■ To do ■
Taking the listing below, restate word for word each line from the line with "(351, 159) = (467, 289): grey" to the line with "(410, 119) = (392, 260): none -> purple key", ends included, and stop there.

■ Data shown ■
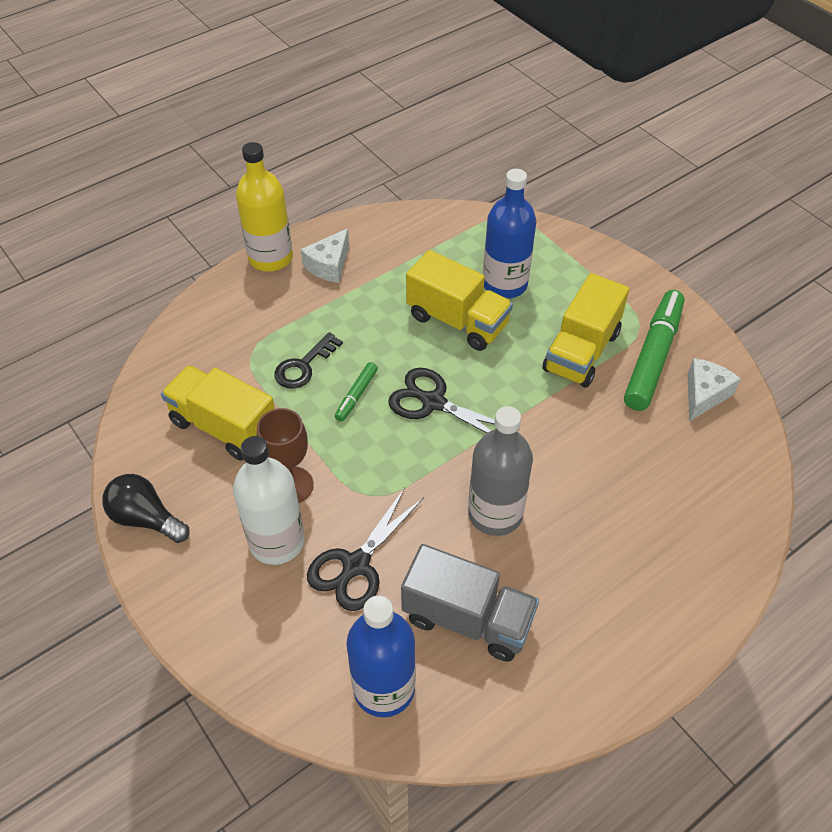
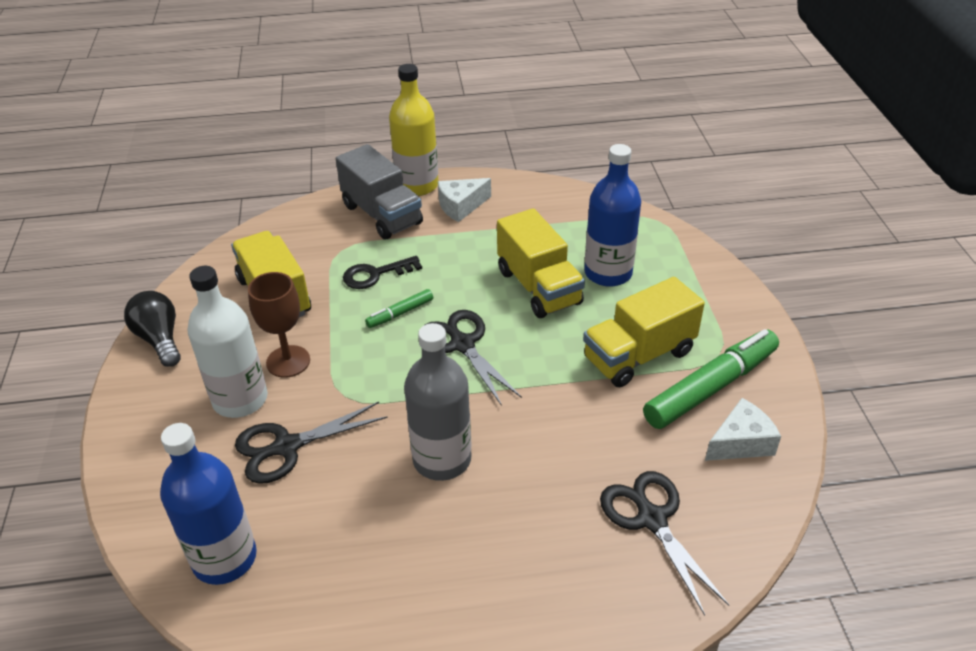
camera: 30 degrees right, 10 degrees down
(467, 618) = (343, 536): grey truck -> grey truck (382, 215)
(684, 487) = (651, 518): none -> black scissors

* * *

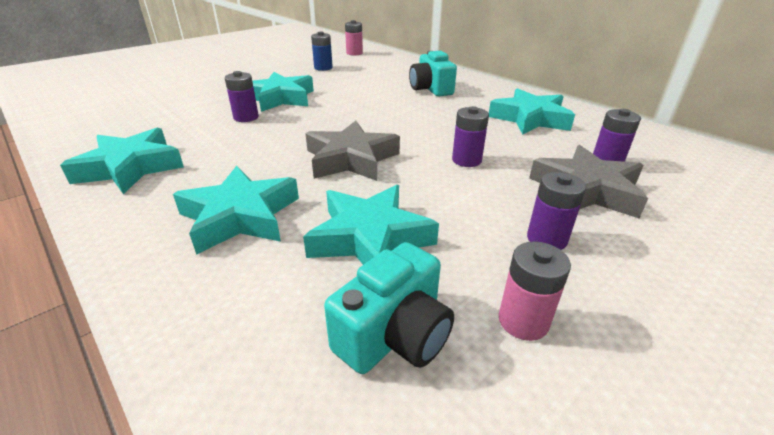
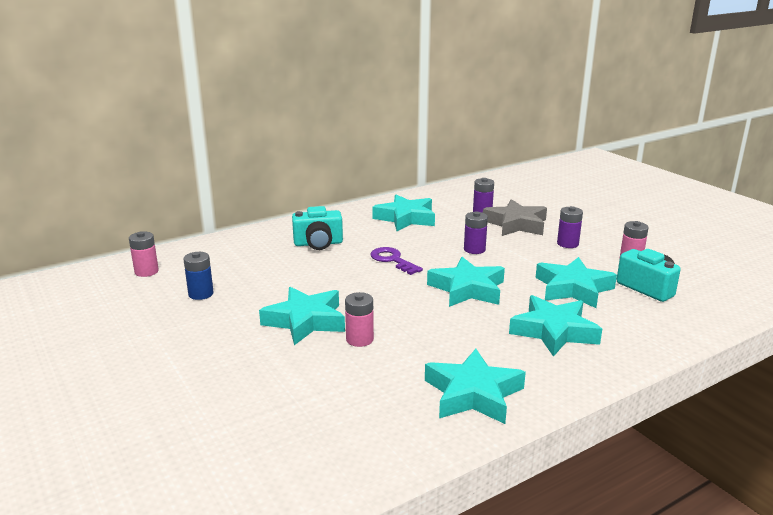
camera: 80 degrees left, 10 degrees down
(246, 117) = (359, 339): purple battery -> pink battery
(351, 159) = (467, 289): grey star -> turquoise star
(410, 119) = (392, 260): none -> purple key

■ Task output ■
(351, 159) = (467, 289): grey star -> turquoise star
(410, 119) = (392, 260): none -> purple key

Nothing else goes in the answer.